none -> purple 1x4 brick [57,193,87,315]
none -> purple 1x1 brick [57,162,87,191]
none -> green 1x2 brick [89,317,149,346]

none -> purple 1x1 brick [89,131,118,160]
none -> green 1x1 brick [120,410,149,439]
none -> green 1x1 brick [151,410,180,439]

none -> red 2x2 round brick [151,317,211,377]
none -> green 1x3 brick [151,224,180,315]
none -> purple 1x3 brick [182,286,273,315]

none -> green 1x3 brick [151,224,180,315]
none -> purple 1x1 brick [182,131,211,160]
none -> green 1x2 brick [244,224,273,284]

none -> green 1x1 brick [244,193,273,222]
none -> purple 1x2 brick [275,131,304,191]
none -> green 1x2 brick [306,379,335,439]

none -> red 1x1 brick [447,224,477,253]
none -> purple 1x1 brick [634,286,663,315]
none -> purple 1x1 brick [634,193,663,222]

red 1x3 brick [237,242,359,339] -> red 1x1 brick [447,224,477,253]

=====

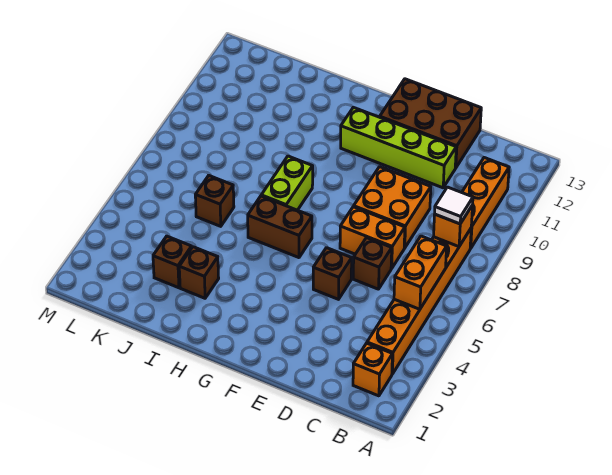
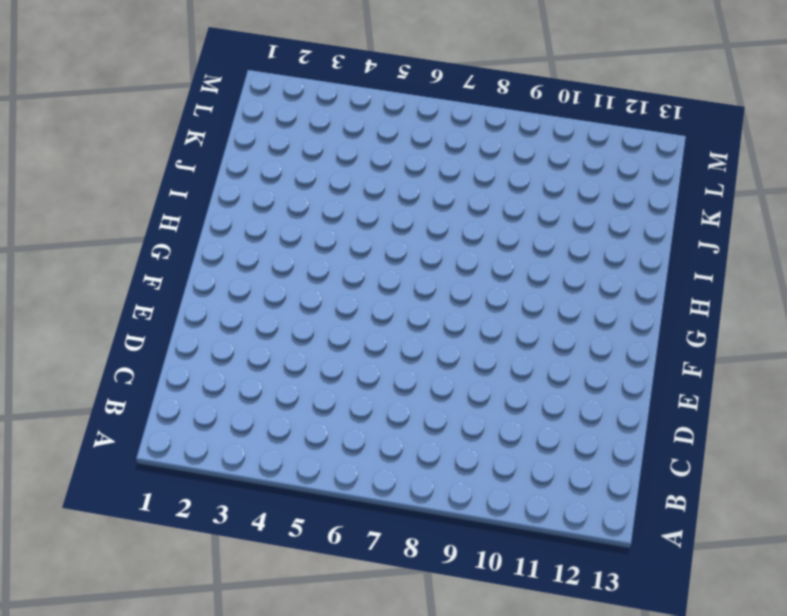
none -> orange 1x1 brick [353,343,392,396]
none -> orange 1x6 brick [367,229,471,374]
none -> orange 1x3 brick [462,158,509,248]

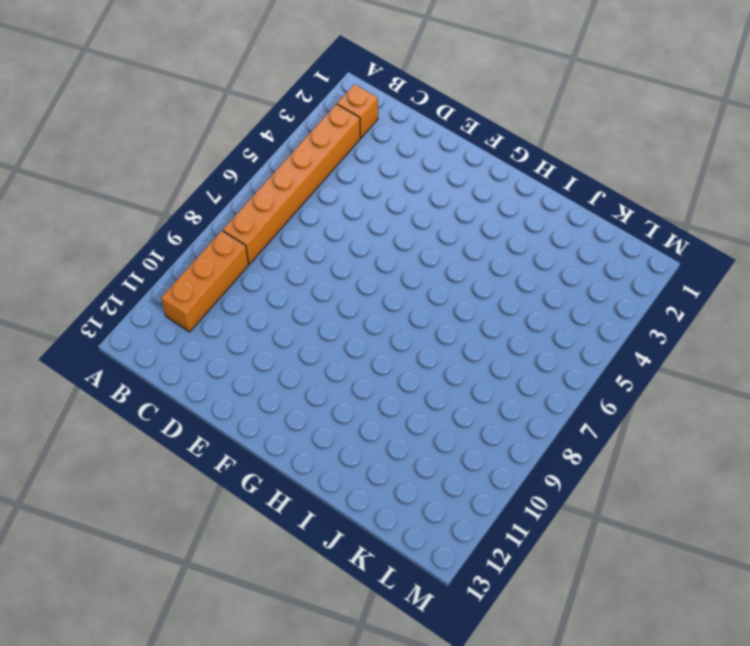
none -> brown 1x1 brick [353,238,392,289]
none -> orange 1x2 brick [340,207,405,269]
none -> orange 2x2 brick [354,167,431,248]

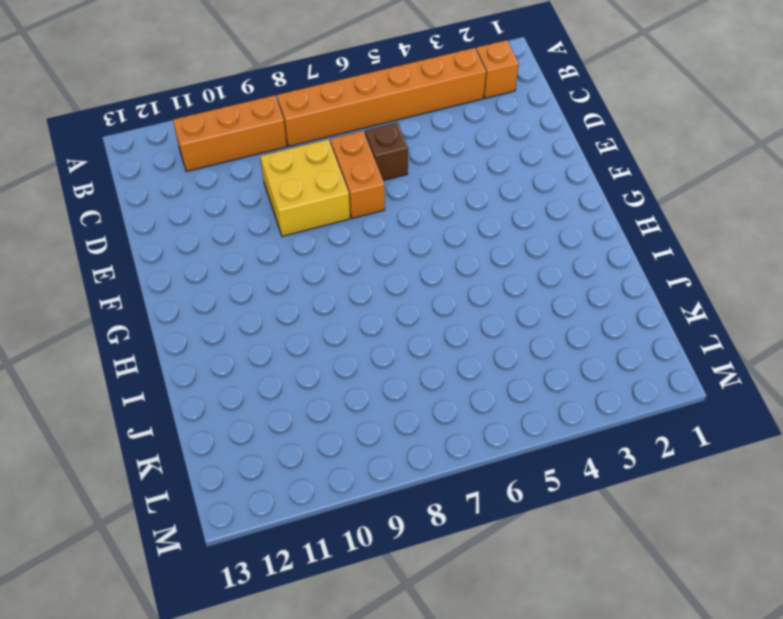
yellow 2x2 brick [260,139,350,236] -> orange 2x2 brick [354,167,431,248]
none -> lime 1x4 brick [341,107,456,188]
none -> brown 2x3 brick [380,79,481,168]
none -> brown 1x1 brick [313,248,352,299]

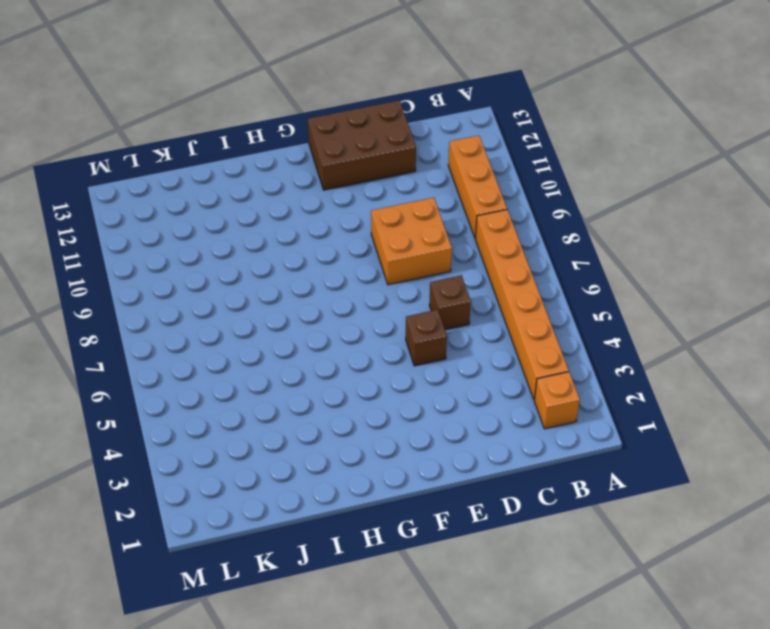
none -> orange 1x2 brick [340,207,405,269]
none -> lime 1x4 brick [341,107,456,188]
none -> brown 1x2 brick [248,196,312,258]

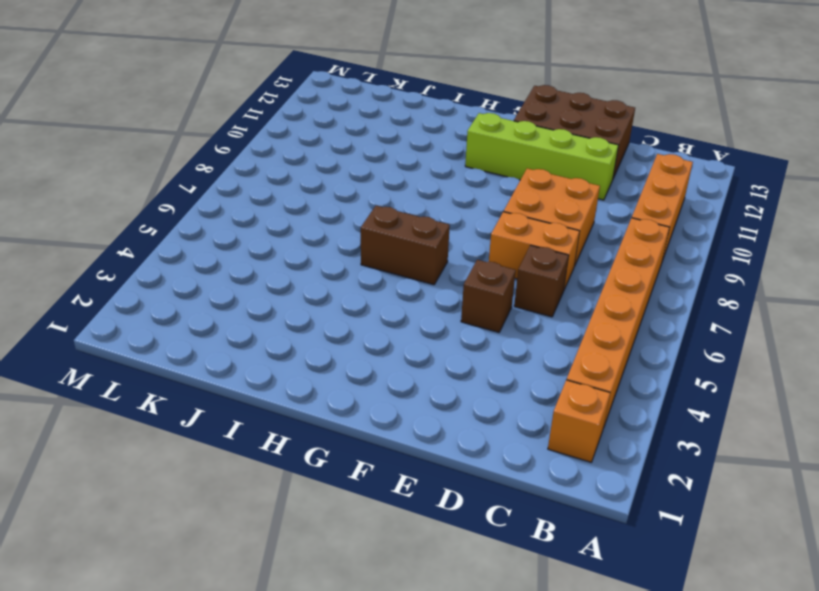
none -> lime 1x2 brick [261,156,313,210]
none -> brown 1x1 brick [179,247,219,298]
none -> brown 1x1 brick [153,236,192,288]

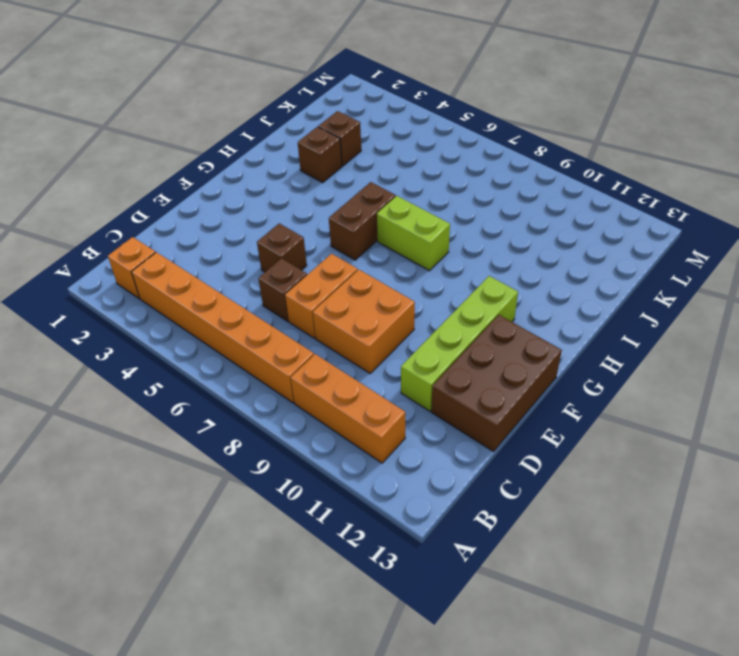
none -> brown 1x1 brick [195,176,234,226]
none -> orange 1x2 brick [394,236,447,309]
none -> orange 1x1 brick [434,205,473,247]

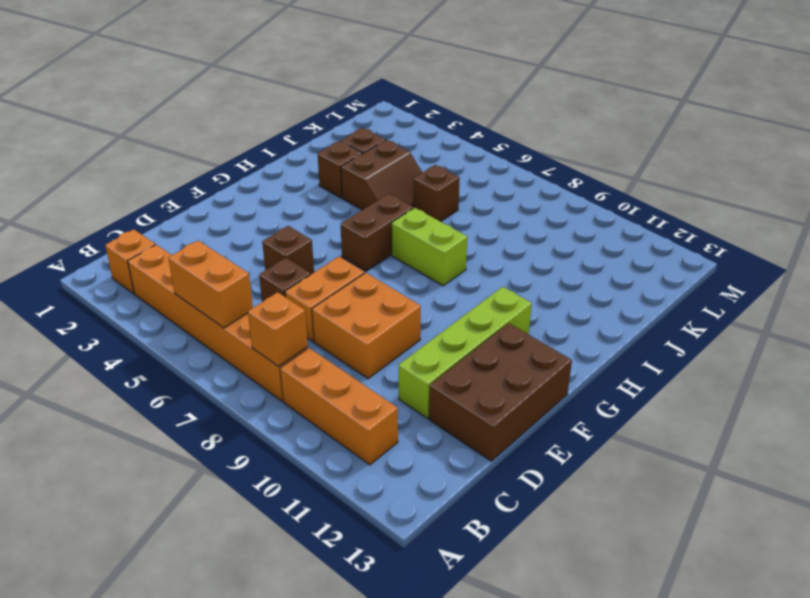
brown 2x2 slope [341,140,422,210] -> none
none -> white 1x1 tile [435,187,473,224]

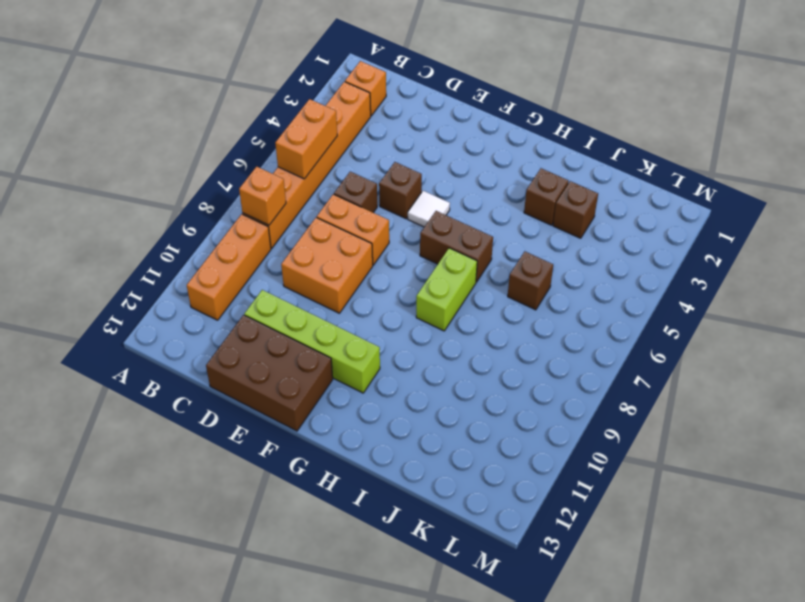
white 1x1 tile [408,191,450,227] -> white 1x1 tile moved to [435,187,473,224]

=====

Looking only at the data above, say how many of its lines contain the string "white", and nothing more.

> [Result below] 2